**Description of the task**
Exact copies of the lines from the one with "purple light bulb: 7 -> 4" through the last line of the entries, and no pictures, make up the answer.

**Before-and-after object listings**
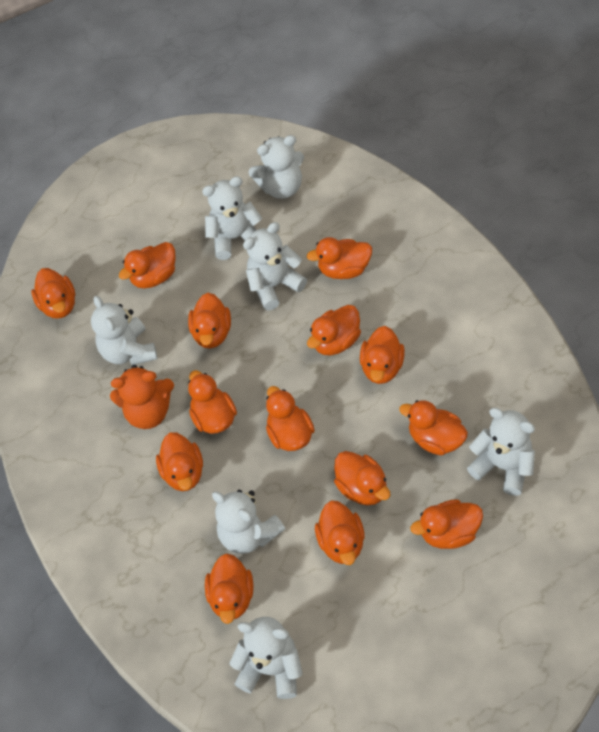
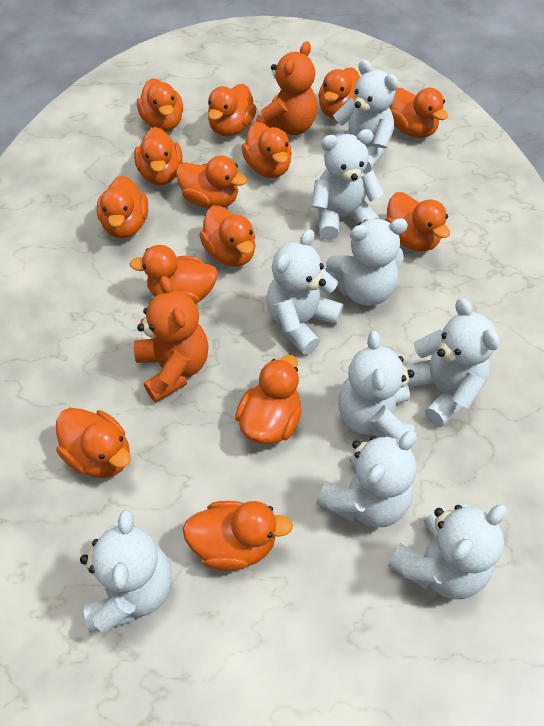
orange teddy bear: 1 -> 2
white teddy bear: 7 -> 9

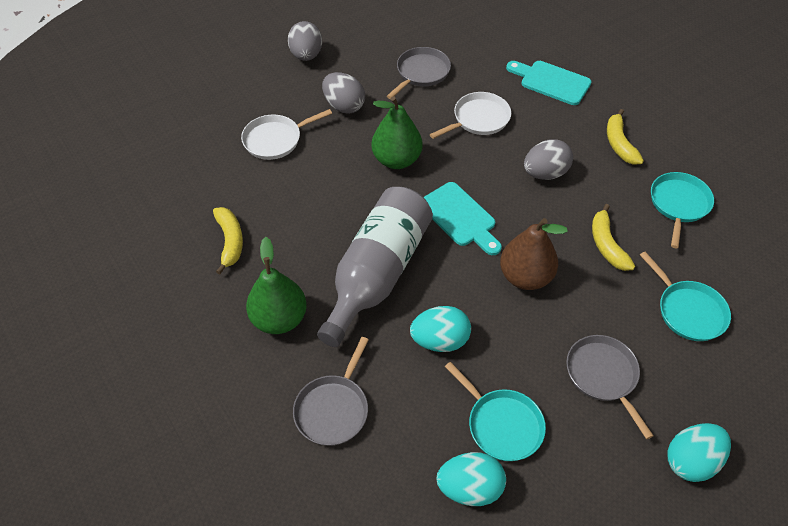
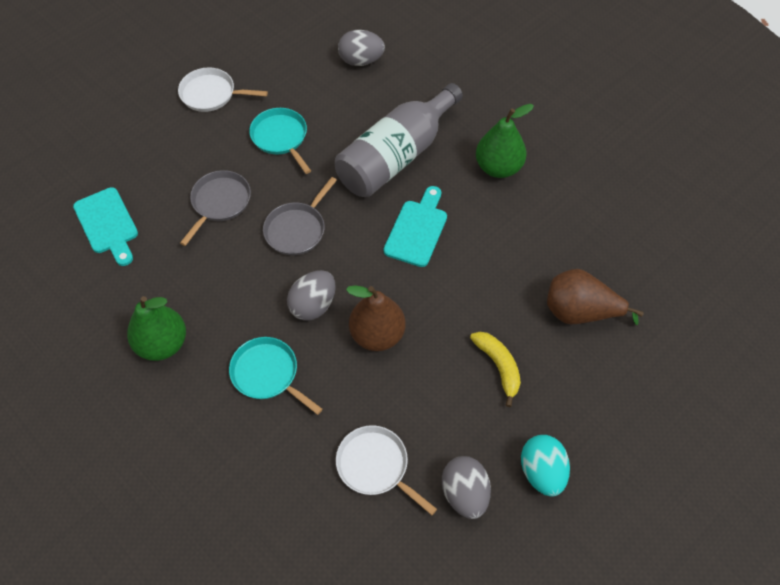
brown pear: 1 -> 2
grey pan: 3 -> 2
turquoise egg: 3 -> 1
turquoise pan: 3 -> 2
yellow banana: 3 -> 1

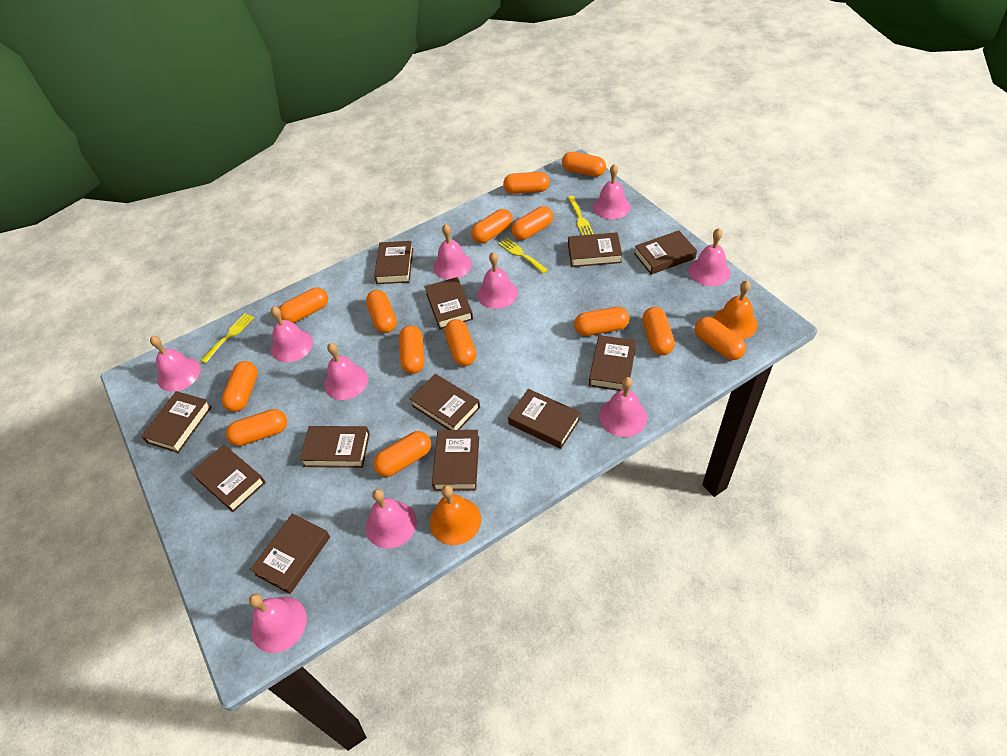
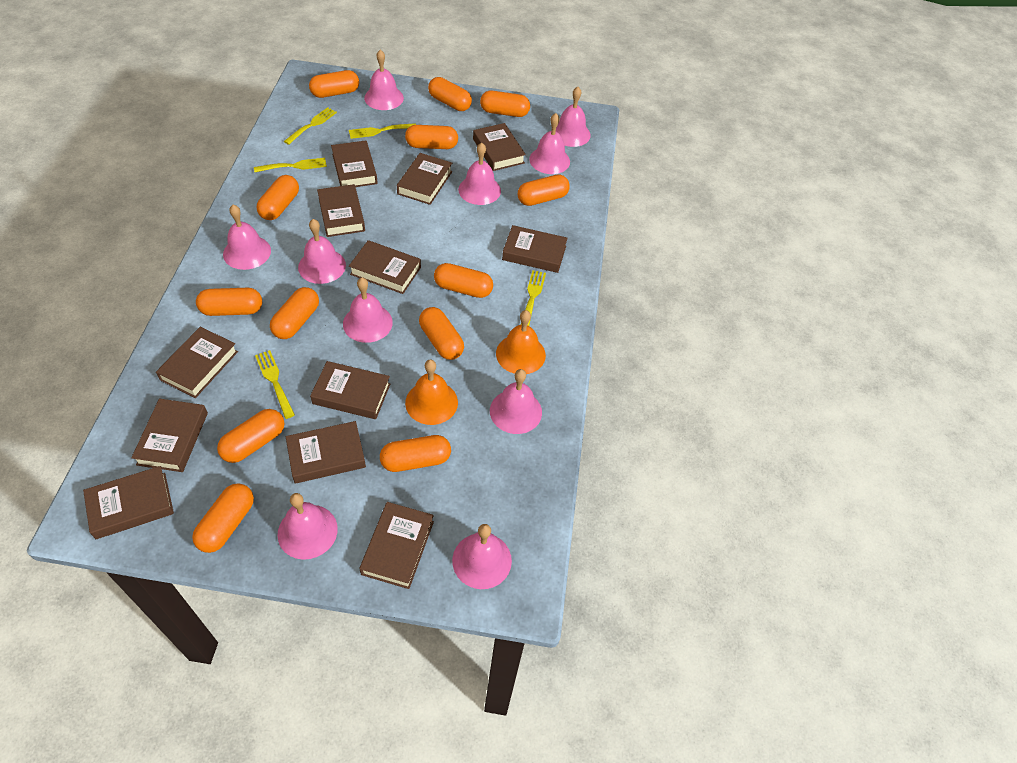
orange capsule: 14 -> 13
yellow fork: 3 -> 5

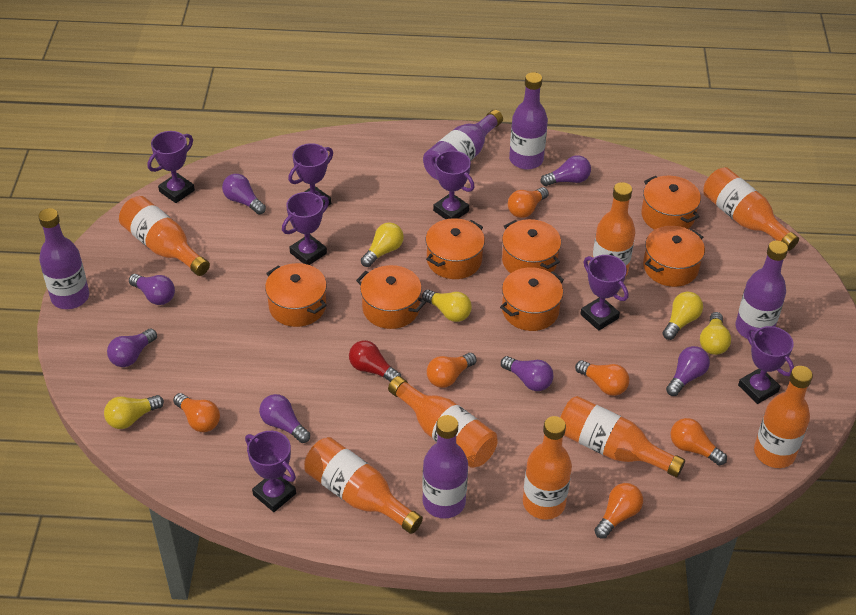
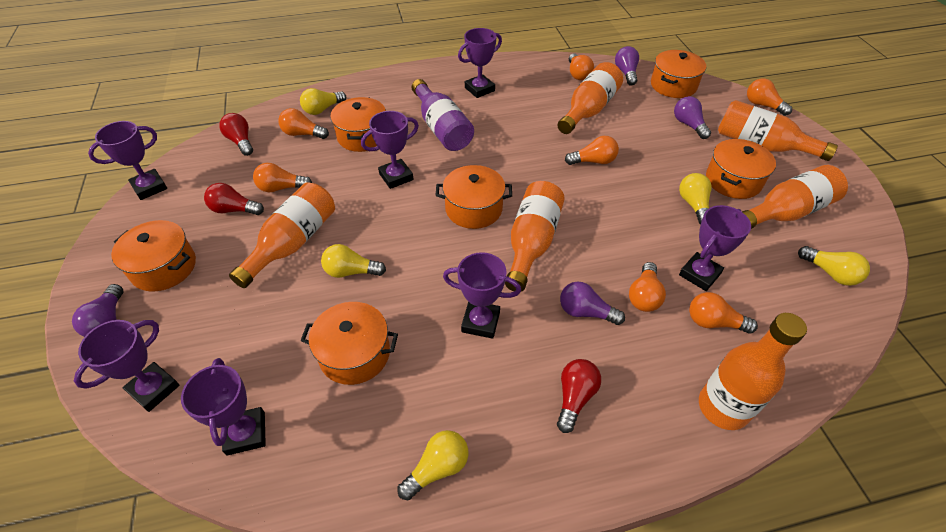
orange bottle: 8 -> 6
orange light bulb: 6 -> 7
orange pot: 7 -> 6
purple bottle: 5 -> 1
purple light bulb: 7 -> 4
red light bulb: 1 -> 3

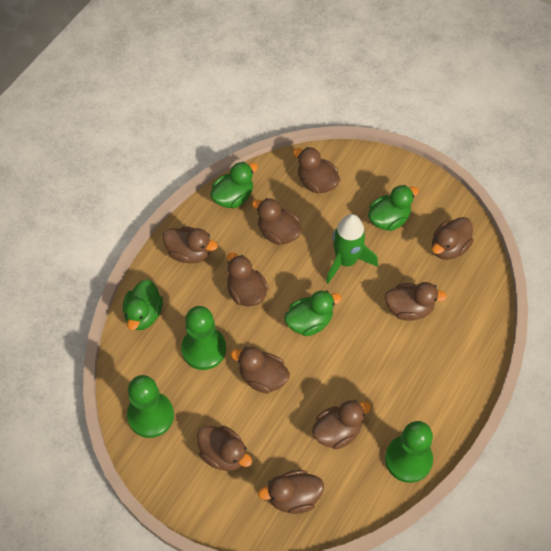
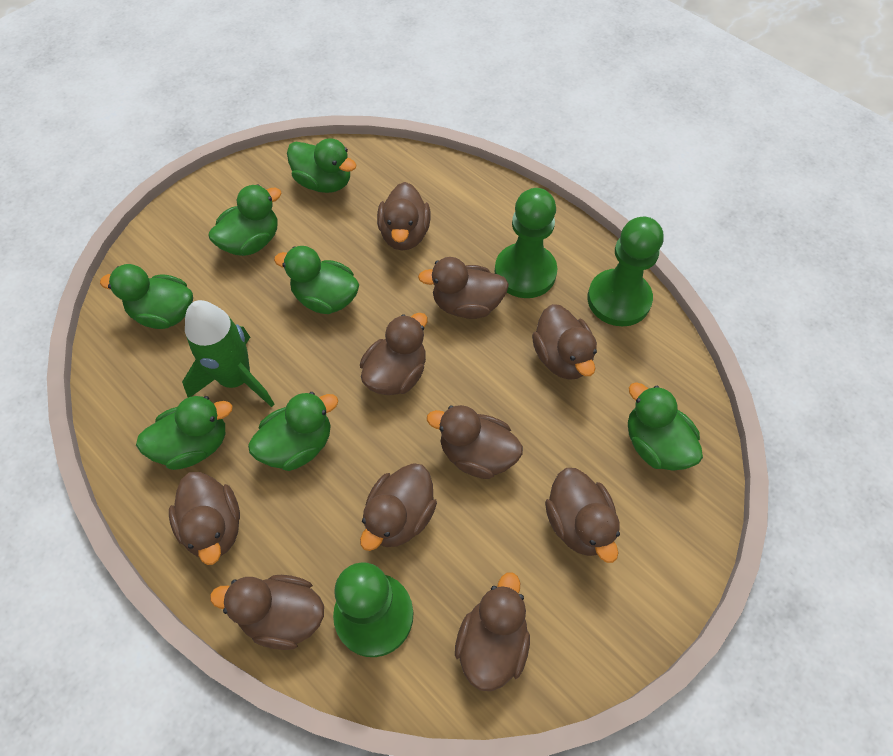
green duck: 4 -> 7

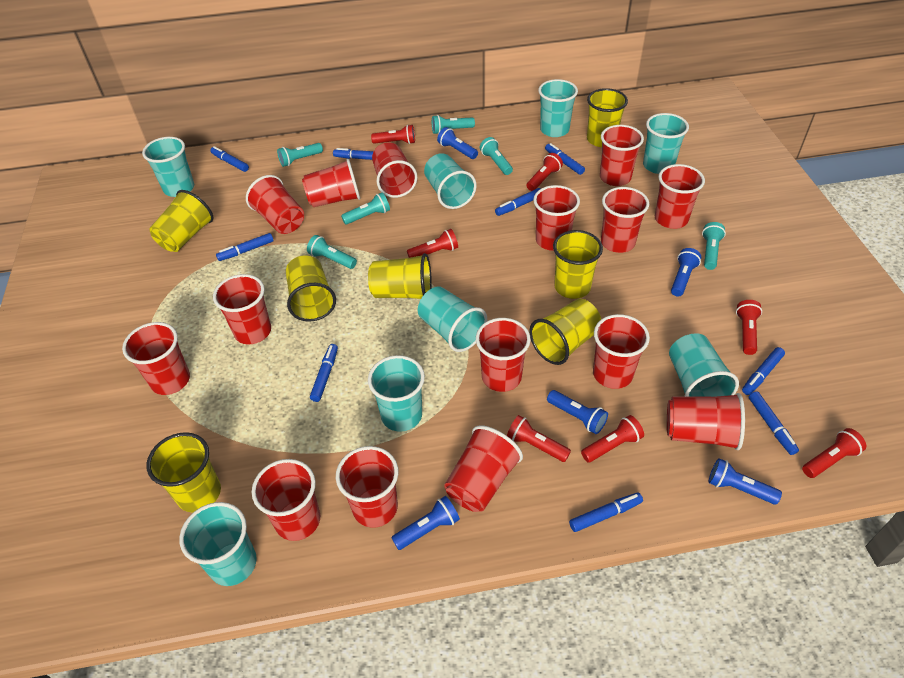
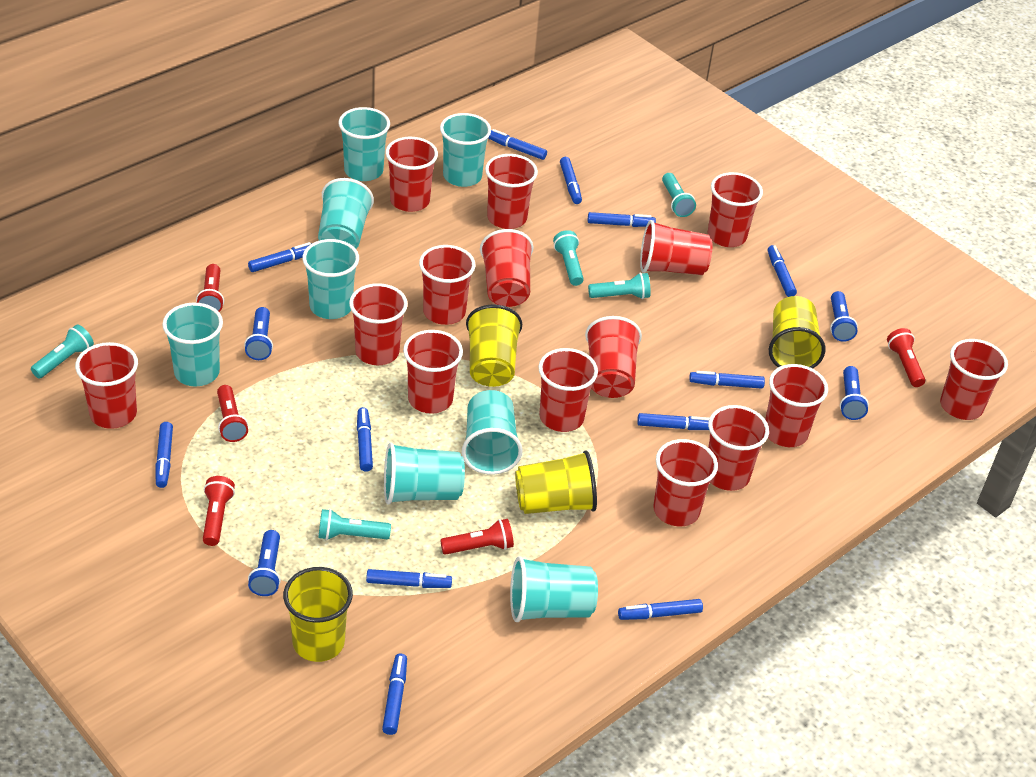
blue flashlight: 5 -> 4
blue marker: 9 -> 12
red flashlight: 7 -> 5
turquoise flashlight: 6 -> 5
yellow cup: 7 -> 4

**Answer to this task**
purple light bulb: 7 -> 4
red light bulb: 1 -> 3

green duck: 4 -> 7

blue flashlight: 5 -> 4
blue marker: 9 -> 12
red flashlight: 7 -> 5
turquoise flashlight: 6 -> 5
yellow cup: 7 -> 4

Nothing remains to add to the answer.